» Work order
Copy out the lines starting at the one containing "Question: Which is" and ending after the one containing "Does white paper", leaving out the pictures.

Collected data
____________

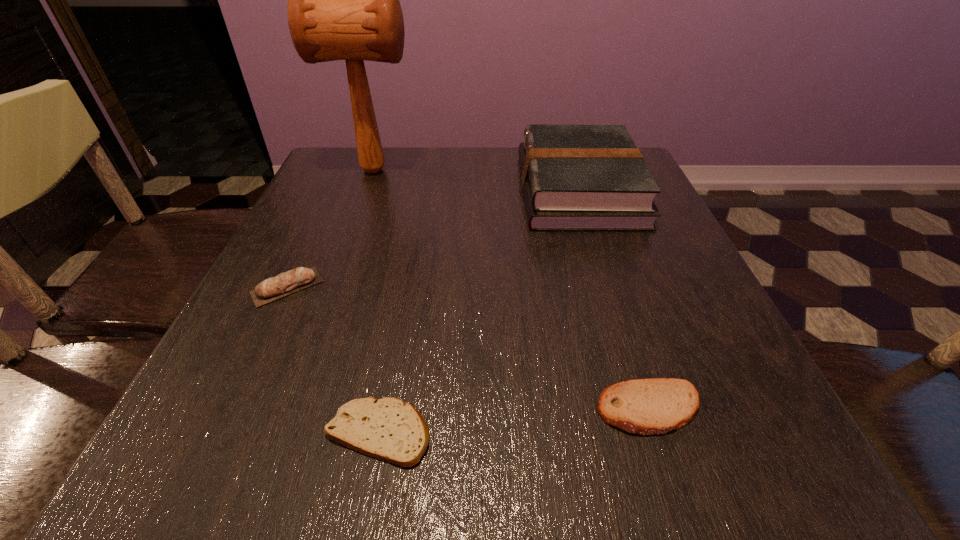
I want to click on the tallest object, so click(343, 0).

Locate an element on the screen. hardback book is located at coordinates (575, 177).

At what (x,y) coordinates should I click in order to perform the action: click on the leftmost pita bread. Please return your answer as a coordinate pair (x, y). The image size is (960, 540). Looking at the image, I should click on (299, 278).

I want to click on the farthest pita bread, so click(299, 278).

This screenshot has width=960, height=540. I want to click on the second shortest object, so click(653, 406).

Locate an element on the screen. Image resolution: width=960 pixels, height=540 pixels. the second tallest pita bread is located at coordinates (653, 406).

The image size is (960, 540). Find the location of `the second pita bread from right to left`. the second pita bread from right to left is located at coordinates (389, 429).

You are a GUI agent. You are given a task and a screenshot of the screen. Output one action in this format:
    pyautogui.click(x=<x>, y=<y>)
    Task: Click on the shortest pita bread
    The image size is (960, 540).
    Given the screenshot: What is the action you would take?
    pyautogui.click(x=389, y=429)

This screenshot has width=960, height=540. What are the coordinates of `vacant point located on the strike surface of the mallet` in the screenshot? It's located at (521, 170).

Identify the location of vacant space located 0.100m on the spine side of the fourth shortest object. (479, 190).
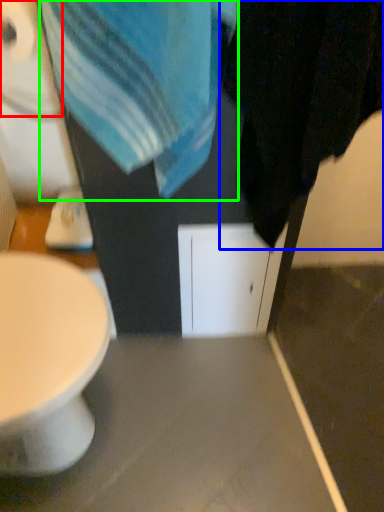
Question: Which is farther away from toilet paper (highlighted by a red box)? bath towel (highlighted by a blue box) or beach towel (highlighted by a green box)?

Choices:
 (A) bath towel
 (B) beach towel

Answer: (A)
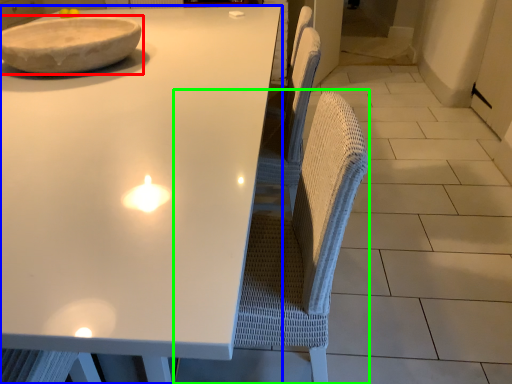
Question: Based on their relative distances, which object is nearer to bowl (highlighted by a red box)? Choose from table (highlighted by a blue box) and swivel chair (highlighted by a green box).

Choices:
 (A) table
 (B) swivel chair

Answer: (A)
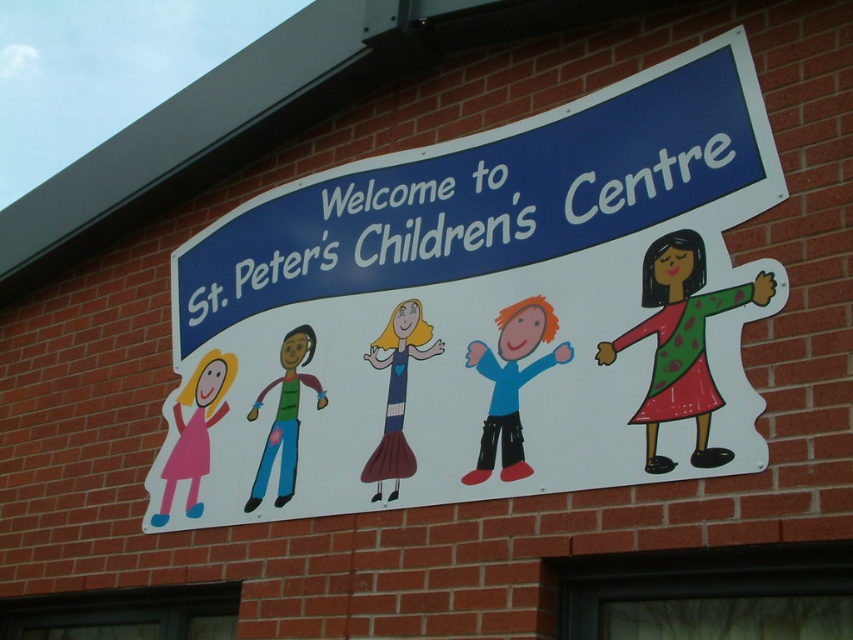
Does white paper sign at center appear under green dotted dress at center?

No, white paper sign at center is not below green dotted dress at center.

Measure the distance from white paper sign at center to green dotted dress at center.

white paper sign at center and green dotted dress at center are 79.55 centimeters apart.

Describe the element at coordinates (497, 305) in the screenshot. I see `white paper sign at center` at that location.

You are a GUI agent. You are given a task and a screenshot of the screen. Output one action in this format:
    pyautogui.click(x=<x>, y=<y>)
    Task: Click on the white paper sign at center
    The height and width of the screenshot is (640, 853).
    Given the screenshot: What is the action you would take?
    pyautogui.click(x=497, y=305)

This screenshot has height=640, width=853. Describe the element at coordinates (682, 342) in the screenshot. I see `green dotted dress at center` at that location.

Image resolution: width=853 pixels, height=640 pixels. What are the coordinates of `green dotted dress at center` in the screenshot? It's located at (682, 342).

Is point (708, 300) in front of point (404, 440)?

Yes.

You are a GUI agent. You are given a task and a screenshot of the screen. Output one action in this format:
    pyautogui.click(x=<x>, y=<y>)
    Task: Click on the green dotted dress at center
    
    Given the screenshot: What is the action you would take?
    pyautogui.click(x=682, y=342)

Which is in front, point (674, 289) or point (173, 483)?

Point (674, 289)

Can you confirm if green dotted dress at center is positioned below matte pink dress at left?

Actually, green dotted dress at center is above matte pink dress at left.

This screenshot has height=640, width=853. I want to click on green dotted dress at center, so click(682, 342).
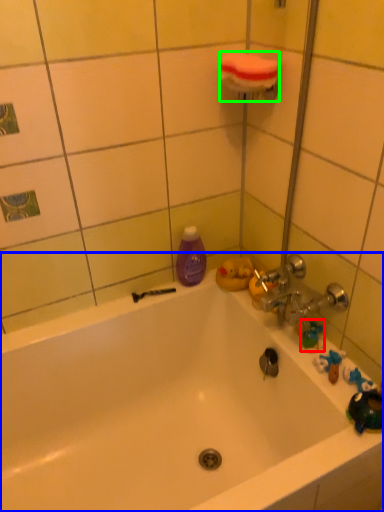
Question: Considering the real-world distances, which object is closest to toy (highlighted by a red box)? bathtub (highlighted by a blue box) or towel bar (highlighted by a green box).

____________

» Your response
Question: Which is farther away from toilet paper (highlighted by a red box)? bath towel (highlighted by a blue box) or beach towel (highlighted by a green box)?

Choices:
 (A) bath towel
 (B) beach towel

Answer: (A)
Question: Based on their relative distances, which object is nearer to bowl (highlighted by a red box)? Choose from table (highlighted by a blue box) and swivel chair (highlighted by a green box).

Choices:
 (A) table
 (B) swivel chair

Answer: (A)
Does white paper sign at center appear under green dotted dress at center?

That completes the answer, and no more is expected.